**TASK OBJECTIVE:** Range to reproduce from the entries below: the line with "to [710, 372]", the line with "- green spinning top [318, 539]", and every line in between. Give them exactly and give nothing else.

**EXTRACTED ENTRIES:**

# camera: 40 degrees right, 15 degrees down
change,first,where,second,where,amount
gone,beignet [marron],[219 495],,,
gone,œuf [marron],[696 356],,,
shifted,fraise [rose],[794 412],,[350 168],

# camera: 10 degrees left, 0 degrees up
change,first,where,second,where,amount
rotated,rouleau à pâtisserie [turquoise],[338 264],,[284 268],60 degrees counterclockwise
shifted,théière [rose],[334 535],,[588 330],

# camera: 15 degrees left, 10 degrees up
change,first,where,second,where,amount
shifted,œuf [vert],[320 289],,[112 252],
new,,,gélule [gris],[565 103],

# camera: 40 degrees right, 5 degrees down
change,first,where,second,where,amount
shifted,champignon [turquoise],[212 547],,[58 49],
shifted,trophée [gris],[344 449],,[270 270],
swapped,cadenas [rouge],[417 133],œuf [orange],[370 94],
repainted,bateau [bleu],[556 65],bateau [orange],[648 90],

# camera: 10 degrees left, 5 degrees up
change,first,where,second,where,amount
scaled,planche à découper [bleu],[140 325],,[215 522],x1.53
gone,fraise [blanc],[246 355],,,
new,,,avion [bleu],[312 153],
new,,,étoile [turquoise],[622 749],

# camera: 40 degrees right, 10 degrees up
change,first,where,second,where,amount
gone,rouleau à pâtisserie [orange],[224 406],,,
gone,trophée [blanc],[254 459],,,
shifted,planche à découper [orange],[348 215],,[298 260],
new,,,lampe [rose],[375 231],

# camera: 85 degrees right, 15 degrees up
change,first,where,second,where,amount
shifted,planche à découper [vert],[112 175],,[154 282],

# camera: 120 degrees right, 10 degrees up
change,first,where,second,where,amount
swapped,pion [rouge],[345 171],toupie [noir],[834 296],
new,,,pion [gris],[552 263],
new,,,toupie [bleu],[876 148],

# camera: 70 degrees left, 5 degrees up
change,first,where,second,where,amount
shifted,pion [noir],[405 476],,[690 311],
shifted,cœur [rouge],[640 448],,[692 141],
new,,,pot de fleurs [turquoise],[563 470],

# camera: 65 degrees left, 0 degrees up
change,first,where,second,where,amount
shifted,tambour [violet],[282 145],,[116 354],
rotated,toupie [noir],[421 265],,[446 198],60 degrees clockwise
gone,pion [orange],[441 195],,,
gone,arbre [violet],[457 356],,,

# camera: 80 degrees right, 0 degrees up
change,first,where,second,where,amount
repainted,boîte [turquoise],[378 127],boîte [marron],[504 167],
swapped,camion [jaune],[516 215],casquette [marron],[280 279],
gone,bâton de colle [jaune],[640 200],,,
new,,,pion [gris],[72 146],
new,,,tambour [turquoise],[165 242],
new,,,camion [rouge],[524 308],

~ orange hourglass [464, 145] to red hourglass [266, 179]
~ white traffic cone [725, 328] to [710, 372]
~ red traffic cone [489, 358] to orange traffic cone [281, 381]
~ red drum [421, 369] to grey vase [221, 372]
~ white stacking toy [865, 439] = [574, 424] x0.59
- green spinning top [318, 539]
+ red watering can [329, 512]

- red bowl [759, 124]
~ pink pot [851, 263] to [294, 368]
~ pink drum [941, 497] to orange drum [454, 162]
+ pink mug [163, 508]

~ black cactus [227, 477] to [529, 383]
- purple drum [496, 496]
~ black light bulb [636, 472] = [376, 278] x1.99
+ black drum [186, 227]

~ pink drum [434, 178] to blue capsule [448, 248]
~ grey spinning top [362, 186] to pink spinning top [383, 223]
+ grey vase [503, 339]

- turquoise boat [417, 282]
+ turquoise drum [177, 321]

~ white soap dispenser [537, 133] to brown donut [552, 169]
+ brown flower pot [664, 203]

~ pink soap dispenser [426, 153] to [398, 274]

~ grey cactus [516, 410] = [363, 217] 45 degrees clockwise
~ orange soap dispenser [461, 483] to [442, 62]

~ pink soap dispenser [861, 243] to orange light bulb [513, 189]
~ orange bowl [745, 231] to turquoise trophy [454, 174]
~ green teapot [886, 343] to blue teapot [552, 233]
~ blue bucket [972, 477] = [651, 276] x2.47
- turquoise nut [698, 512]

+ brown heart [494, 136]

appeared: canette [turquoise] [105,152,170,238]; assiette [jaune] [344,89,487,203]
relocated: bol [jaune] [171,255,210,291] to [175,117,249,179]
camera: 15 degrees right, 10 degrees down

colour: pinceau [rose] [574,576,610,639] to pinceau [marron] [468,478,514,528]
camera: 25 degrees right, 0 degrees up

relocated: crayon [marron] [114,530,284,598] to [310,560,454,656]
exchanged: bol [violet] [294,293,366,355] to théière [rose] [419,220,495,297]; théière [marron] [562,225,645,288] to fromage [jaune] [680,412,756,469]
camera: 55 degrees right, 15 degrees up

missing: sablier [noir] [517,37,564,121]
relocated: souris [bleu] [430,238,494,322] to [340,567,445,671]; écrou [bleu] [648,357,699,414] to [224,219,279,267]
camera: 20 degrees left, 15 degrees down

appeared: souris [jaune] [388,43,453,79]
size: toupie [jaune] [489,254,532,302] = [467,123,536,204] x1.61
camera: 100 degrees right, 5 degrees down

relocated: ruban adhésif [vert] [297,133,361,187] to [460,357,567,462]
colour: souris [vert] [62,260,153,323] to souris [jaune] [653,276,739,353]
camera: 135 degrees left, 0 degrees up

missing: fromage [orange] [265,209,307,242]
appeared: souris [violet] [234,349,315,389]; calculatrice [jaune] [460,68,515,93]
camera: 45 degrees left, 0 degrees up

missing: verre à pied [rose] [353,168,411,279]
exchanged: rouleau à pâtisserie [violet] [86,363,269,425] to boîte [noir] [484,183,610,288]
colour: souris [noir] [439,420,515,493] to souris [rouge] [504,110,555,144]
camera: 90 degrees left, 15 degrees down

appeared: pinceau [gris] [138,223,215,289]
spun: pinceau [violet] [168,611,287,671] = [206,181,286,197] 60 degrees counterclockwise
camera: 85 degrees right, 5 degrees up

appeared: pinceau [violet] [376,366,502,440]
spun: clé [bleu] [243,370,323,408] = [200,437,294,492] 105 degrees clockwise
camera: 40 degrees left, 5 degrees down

**ANSWER FOR THE TASK:**
~ white traffic cone [725, 328] to [710, 372]
~ red traffic cone [489, 358] to orange traffic cone [281, 381]
~ red drum [421, 369] to grey vase [221, 372]
~ white stacking toy [865, 439] = [574, 424] x0.59
- green spinning top [318, 539]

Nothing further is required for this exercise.